**Exercise data**:
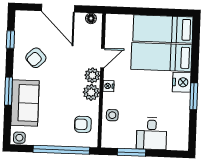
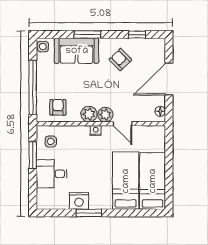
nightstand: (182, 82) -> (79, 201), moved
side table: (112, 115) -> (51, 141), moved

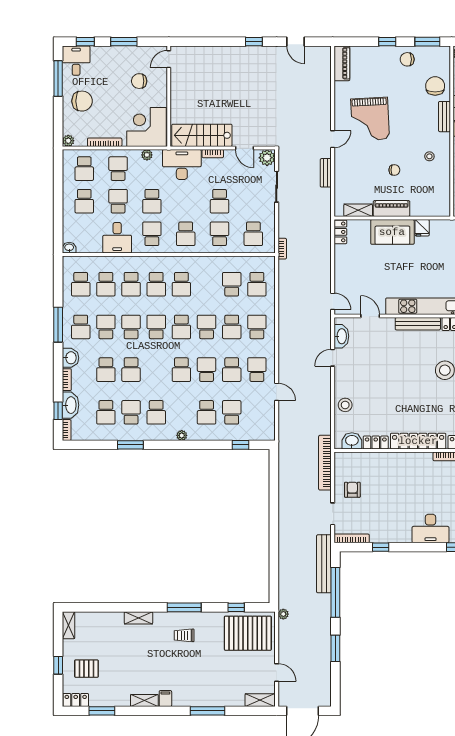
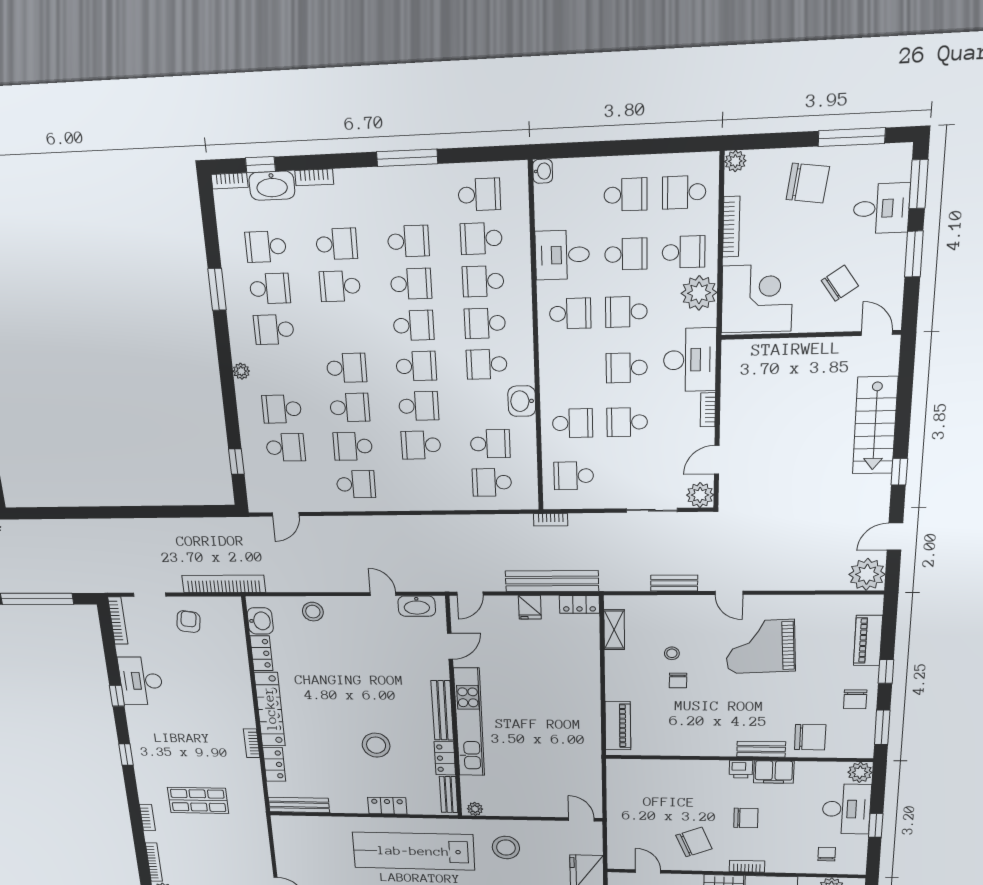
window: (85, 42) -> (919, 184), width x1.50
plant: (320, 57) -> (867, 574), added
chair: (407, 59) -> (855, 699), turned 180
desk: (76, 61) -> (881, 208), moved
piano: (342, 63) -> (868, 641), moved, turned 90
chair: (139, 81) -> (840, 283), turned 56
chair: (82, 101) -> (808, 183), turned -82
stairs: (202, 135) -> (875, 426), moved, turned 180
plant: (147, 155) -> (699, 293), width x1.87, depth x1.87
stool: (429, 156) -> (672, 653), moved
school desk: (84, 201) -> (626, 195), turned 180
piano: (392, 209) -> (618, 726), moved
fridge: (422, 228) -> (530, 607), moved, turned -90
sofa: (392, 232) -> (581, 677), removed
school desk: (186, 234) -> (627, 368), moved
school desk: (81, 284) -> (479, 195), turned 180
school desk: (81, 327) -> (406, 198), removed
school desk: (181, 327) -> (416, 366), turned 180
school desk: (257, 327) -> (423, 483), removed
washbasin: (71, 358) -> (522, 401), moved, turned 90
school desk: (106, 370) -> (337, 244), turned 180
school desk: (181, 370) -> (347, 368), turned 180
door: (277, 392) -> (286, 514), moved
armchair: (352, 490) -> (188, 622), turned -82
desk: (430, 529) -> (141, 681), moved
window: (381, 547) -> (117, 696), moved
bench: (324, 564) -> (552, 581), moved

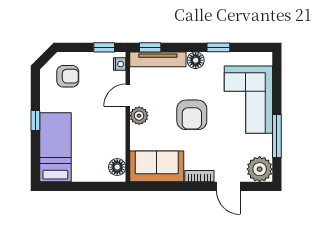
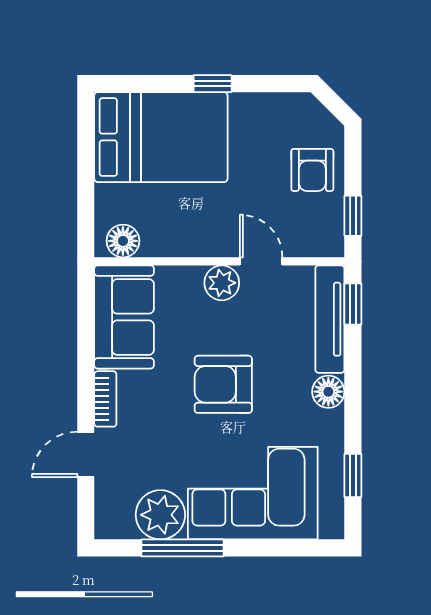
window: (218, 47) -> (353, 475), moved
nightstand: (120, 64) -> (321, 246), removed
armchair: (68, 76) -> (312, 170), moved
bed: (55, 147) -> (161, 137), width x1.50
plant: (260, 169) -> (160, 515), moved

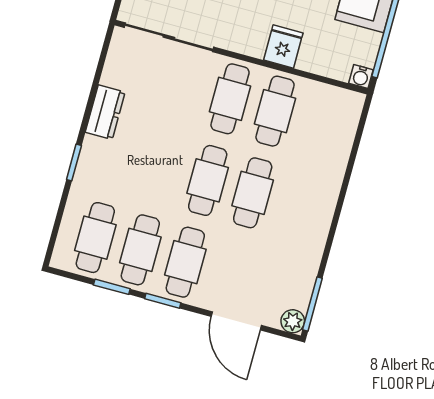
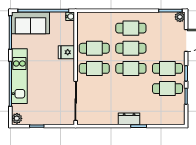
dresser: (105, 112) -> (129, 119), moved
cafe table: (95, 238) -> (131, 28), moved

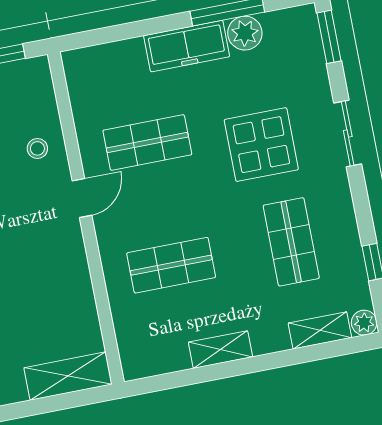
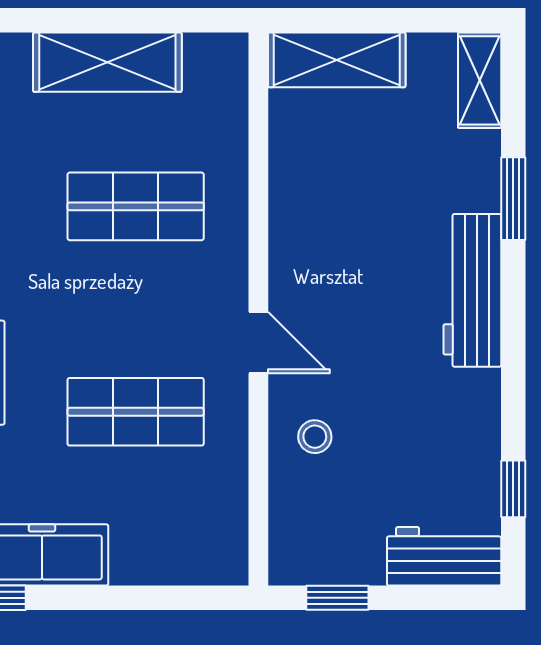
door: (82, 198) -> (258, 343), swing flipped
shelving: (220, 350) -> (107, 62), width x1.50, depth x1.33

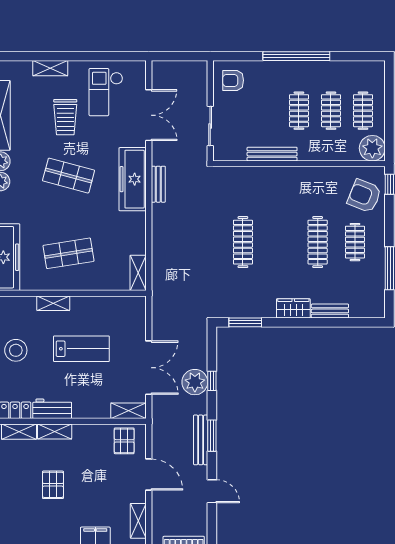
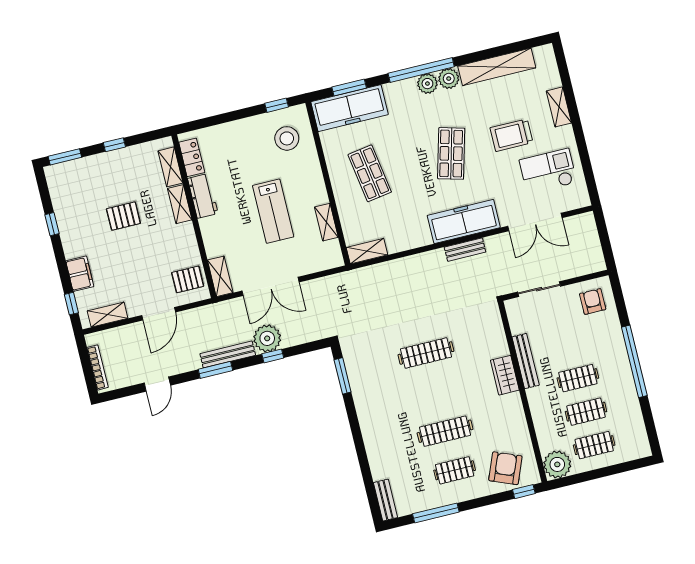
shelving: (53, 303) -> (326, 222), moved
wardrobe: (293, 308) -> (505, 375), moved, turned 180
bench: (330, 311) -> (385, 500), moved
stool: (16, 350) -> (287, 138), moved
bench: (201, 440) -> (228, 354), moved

**Exercise brief**:
Leave the pictures out and reproduce each record exactly as written.

**Reply to the task**:
nightstand: (182, 82) -> (79, 201), moved
side table: (112, 115) -> (51, 141), moved

window: (85, 42) -> (919, 184), width x1.50
plant: (320, 57) -> (867, 574), added
chair: (407, 59) -> (855, 699), turned 180
desk: (76, 61) -> (881, 208), moved
piano: (342, 63) -> (868, 641), moved, turned 90
chair: (139, 81) -> (840, 283), turned 56
chair: (82, 101) -> (808, 183), turned -82
stairs: (202, 135) -> (875, 426), moved, turned 180
plant: (147, 155) -> (699, 293), width x1.87, depth x1.87
stool: (429, 156) -> (672, 653), moved
school desk: (84, 201) -> (626, 195), turned 180
piano: (392, 209) -> (618, 726), moved
fridge: (422, 228) -> (530, 607), moved, turned -90
sofa: (392, 232) -> (581, 677), removed
school desk: (186, 234) -> (627, 368), moved
school desk: (81, 284) -> (479, 195), turned 180
school desk: (81, 327) -> (406, 198), removed
school desk: (181, 327) -> (416, 366), turned 180
school desk: (257, 327) -> (423, 483), removed
washbasin: (71, 358) -> (522, 401), moved, turned 90
school desk: (106, 370) -> (337, 244), turned 180
school desk: (181, 370) -> (347, 368), turned 180
door: (277, 392) -> (286, 514), moved
armchair: (352, 490) -> (188, 622), turned -82
desk: (430, 529) -> (141, 681), moved
window: (381, 547) -> (117, 696), moved
bench: (324, 564) -> (552, 581), moved

window: (218, 47) -> (353, 475), moved
nightstand: (120, 64) -> (321, 246), removed
armchair: (68, 76) -> (312, 170), moved
bed: (55, 147) -> (161, 137), width x1.50
plant: (260, 169) -> (160, 515), moved

dresser: (105, 112) -> (129, 119), moved
cafe table: (95, 238) -> (131, 28), moved

door: (82, 198) -> (258, 343), swing flipped
shelving: (220, 350) -> (107, 62), width x1.50, depth x1.33

shelving: (53, 303) -> (326, 222), moved
wardrobe: (293, 308) -> (505, 375), moved, turned 180
bench: (330, 311) -> (385, 500), moved
stool: (16, 350) -> (287, 138), moved
bench: (201, 440) -> (228, 354), moved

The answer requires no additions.